[Spatial object tracking data]
• • •

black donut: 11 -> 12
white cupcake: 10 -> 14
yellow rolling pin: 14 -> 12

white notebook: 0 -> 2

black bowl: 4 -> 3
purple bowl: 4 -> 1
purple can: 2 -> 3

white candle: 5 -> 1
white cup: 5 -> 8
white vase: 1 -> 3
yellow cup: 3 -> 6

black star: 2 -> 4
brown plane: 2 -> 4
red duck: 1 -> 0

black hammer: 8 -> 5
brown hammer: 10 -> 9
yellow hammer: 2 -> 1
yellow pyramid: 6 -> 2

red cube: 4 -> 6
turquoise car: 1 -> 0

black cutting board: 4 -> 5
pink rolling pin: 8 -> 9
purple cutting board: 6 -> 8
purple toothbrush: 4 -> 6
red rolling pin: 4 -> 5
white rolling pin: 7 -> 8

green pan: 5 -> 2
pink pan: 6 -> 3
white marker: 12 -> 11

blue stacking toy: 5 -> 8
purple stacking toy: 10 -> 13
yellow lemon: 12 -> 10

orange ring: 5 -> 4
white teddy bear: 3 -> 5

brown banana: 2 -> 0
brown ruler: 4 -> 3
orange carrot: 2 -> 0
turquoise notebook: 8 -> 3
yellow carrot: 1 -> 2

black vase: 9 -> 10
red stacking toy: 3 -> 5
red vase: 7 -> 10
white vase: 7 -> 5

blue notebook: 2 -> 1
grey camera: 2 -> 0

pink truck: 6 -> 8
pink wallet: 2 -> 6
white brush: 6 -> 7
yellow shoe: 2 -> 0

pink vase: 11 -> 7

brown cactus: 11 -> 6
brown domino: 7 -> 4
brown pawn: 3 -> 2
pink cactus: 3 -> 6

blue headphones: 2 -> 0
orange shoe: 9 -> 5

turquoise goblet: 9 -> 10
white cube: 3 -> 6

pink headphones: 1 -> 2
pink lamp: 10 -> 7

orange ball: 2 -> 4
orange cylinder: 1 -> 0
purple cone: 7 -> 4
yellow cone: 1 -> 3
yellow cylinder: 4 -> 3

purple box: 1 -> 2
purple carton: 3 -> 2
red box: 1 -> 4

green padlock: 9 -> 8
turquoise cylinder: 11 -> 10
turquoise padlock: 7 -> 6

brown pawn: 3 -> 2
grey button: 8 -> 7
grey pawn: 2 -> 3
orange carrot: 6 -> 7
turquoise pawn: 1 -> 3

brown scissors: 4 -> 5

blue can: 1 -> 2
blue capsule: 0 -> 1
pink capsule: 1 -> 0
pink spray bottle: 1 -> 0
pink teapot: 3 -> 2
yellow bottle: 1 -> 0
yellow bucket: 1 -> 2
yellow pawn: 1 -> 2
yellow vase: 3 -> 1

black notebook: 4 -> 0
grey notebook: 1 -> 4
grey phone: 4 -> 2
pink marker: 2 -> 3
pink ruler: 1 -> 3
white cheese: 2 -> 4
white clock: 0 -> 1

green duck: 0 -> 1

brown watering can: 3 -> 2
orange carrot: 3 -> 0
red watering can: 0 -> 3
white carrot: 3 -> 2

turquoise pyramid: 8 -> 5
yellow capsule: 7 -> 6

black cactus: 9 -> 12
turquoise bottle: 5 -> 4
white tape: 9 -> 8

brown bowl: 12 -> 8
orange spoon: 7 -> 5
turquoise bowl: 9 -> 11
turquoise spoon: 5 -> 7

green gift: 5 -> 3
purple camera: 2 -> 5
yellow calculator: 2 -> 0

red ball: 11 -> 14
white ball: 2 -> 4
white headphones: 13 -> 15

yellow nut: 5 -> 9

• • •

| WORK ORDER |
Your answer should be the exact lines above from the one with "orange carrot: 3 -> 0" through the one with "turquoise spoon: 5 -> 7", both included, and nothing besides.

| EXERCISE SOLUTION |
orange carrot: 3 -> 0
red watering can: 0 -> 3
white carrot: 3 -> 2

turquoise pyramid: 8 -> 5
yellow capsule: 7 -> 6

black cactus: 9 -> 12
turquoise bottle: 5 -> 4
white tape: 9 -> 8

brown bowl: 12 -> 8
orange spoon: 7 -> 5
turquoise bowl: 9 -> 11
turquoise spoon: 5 -> 7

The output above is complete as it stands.